What needs to be done —
From the first line to the last, print the data exactly.

[Collected data]
-- -- --

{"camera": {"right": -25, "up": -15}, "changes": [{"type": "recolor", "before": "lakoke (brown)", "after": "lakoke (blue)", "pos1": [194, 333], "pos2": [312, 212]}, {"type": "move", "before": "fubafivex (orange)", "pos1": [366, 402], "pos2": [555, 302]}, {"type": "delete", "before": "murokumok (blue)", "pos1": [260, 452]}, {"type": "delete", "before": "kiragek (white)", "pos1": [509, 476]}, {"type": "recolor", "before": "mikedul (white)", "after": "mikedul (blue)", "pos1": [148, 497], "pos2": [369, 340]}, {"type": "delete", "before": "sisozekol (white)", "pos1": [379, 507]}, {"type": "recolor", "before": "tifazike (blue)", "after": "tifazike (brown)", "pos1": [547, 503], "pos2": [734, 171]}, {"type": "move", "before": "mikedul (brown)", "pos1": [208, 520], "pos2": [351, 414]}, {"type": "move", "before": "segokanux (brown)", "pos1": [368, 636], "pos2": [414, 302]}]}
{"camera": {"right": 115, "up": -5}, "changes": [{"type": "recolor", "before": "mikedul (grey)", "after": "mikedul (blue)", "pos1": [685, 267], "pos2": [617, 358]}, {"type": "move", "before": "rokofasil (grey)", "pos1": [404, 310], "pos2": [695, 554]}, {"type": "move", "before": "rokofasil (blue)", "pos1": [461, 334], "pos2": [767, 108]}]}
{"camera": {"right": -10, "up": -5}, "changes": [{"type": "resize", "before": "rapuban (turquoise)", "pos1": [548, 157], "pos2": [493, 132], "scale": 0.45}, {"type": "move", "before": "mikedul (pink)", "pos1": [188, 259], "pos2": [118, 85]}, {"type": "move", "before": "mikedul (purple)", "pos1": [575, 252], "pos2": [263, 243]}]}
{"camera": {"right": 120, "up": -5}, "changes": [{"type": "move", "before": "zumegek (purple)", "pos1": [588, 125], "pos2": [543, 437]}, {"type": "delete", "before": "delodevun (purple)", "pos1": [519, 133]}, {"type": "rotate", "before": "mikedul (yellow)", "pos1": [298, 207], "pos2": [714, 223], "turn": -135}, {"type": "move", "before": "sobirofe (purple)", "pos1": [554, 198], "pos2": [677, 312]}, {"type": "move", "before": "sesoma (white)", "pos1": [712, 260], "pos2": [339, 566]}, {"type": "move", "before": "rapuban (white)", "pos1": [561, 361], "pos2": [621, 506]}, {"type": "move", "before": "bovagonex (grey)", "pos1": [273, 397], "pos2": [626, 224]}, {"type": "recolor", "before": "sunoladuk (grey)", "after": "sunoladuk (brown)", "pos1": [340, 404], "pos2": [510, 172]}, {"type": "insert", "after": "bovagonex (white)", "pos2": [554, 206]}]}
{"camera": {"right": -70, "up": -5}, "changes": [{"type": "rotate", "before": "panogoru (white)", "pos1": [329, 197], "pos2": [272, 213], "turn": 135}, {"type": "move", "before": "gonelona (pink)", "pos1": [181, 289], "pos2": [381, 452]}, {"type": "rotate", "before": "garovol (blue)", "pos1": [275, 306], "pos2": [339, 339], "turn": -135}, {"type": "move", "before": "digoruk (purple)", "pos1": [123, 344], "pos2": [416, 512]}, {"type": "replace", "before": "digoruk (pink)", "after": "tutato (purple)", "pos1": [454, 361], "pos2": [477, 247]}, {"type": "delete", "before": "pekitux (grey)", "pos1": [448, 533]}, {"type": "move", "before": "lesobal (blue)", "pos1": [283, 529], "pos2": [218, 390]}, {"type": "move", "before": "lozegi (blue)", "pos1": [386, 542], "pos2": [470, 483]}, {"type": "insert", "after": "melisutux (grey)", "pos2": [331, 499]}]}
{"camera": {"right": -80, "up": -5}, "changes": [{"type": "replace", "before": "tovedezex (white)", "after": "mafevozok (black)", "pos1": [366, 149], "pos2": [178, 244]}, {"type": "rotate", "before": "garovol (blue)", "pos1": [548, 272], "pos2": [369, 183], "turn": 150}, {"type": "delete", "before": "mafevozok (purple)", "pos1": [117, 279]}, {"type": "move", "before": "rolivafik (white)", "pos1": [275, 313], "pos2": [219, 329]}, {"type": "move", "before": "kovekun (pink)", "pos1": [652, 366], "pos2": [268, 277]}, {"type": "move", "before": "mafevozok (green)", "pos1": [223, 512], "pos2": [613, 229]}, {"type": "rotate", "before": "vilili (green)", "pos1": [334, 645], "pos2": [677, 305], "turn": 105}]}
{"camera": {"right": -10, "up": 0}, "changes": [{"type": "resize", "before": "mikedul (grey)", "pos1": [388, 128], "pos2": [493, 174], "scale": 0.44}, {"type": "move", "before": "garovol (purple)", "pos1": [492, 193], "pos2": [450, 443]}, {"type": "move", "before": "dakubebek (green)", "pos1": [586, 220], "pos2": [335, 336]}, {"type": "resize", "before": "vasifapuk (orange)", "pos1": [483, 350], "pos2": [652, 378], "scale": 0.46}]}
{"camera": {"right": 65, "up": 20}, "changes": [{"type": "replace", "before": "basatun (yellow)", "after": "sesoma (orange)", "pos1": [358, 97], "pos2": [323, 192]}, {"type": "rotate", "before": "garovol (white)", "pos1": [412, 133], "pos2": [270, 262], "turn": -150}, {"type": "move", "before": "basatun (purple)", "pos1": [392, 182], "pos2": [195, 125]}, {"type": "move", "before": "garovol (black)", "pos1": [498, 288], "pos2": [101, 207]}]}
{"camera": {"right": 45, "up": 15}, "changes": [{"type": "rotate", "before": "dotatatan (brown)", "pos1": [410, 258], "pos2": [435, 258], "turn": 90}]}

-- -- --

Solution —
{"camera": {"right": -25, "up": -15}, "changes": [{"type": "recolor", "before": "lakoke (brown)", "after": "lakoke (blue)", "pos1": [194, 333], "pos2": [312, 212]}, {"type": "move", "before": "fubafivex (orange)", "pos1": [366, 402], "pos2": [555, 302]}, {"type": "delete", "before": "murokumok (blue)", "pos1": [260, 452]}, {"type": "delete", "before": "kiragek (white)", "pos1": [509, 476]}, {"type": "recolor", "before": "mikedul (white)", "after": "mikedul (blue)", "pos1": [148, 497], "pos2": [369, 340]}, {"type": "delete", "before": "sisozekol (white)", "pos1": [379, 507]}, {"type": "recolor", "before": "tifazike (blue)", "after": "tifazike (brown)", "pos1": [547, 503], "pos2": [734, 171]}, {"type": "move", "before": "mikedul (brown)", "pos1": [208, 520], "pos2": [351, 414]}, {"type": "move", "before": "segokanux (brown)", "pos1": [368, 636], "pos2": [414, 302]}]}
{"camera": {"right": 115, "up": -5}, "changes": [{"type": "recolor", "before": "mikedul (grey)", "after": "mikedul (blue)", "pos1": [685, 267], "pos2": [617, 358]}, {"type": "move", "before": "rokofasil (grey)", "pos1": [404, 310], "pos2": [695, 554]}, {"type": "move", "before": "rokofasil (blue)", "pos1": [461, 334], "pos2": [767, 108]}]}
{"camera": {"right": -10, "up": -5}, "changes": [{"type": "resize", "before": "rapuban (turquoise)", "pos1": [548, 157], "pos2": [493, 132], "scale": 0.45}, {"type": "move", "before": "mikedul (pink)", "pos1": [188, 259], "pos2": [118, 85]}, {"type": "move", "before": "mikedul (purple)", "pos1": [575, 252], "pos2": [263, 243]}]}
{"camera": {"right": 120, "up": -5}, "changes": [{"type": "move", "before": "zumegek (purple)", "pos1": [588, 125], "pos2": [543, 437]}, {"type": "delete", "before": "delodevun (purple)", "pos1": [519, 133]}, {"type": "rotate", "before": "mikedul (yellow)", "pos1": [298, 207], "pos2": [714, 223], "turn": -135}, {"type": "move", "before": "sobirofe (purple)", "pos1": [554, 198], "pos2": [677, 312]}, {"type": "move", "before": "sesoma (white)", "pos1": [712, 260], "pos2": [339, 566]}, {"type": "move", "before": "rapuban (white)", "pos1": [561, 361], "pos2": [621, 506]}, {"type": "move", "before": "bovagonex (grey)", "pos1": [273, 397], "pos2": [626, 224]}, {"type": "recolor", "before": "sunoladuk (grey)", "after": "sunoladuk (brown)", "pos1": [340, 404], "pos2": [510, 172]}, {"type": "insert", "after": "bovagonex (white)", "pos2": [554, 206]}]}
{"camera": {"right": -70, "up": -5}, "changes": [{"type": "rotate", "before": "panogoru (white)", "pos1": [329, 197], "pos2": [272, 213], "turn": 135}, {"type": "move", "before": "gonelona (pink)", "pos1": [181, 289], "pos2": [381, 452]}, {"type": "rotate", "before": "garovol (blue)", "pos1": [275, 306], "pos2": [339, 339], "turn": -135}, {"type": "move", "before": "digoruk (purple)", "pos1": [123, 344], "pos2": [416, 512]}, {"type": "replace", "before": "digoruk (pink)", "after": "tutato (purple)", "pos1": [454, 361], "pos2": [477, 247]}, {"type": "delete", "before": "pekitux (grey)", "pos1": [448, 533]}, {"type": "move", "before": "lesobal (blue)", "pos1": [283, 529], "pos2": [218, 390]}, {"type": "move", "before": "lozegi (blue)", "pos1": [386, 542], "pos2": [470, 483]}, {"type": "insert", "after": "melisutux (grey)", "pos2": [331, 499]}]}
{"camera": {"right": -80, "up": -5}, "changes": [{"type": "replace", "before": "tovedezex (white)", "after": "mafevozok (black)", "pos1": [366, 149], "pos2": [178, 244]}, {"type": "rotate", "before": "garovol (blue)", "pos1": [548, 272], "pos2": [369, 183], "turn": 150}, {"type": "delete", "before": "mafevozok (purple)", "pos1": [117, 279]}, {"type": "move", "before": "rolivafik (white)", "pos1": [275, 313], "pos2": [219, 329]}, {"type": "move", "before": "kovekun (pink)", "pos1": [652, 366], "pos2": [268, 277]}, {"type": "move", "before": "mafevozok (green)", "pos1": [223, 512], "pos2": [613, 229]}, {"type": "rotate", "before": "vilili (green)", "pos1": [334, 645], "pos2": [677, 305], "turn": 105}]}
{"camera": {"right": -10, "up": 0}, "changes": [{"type": "resize", "before": "mikedul (grey)", "pos1": [388, 128], "pos2": [493, 174], "scale": 0.44}, {"type": "move", "before": "garovol (purple)", "pos1": [492, 193], "pos2": [450, 443]}, {"type": "move", "before": "dakubebek (green)", "pos1": [586, 220], "pos2": [335, 336]}, {"type": "resize", "before": "vasifapuk (orange)", "pos1": [483, 350], "pos2": [652, 378], "scale": 0.46}]}
{"camera": {"right": 65, "up": 20}, "changes": [{"type": "replace", "before": "basatun (yellow)", "after": "sesoma (orange)", "pos1": [358, 97], "pos2": [323, 192]}, {"type": "rotate", "before": "garovol (white)", "pos1": [412, 133], "pos2": [270, 262], "turn": -150}, {"type": "move", "before": "basatun (purple)", "pos1": [392, 182], "pos2": [195, 125]}, {"type": "move", "before": "garovol (black)", "pos1": [498, 288], "pos2": [101, 207]}]}
{"camera": {"right": 45, "up": 15}, "changes": [{"type": "rotate", "before": "dotatatan (brown)", "pos1": [410, 258], "pos2": [435, 258], "turn": 90}]}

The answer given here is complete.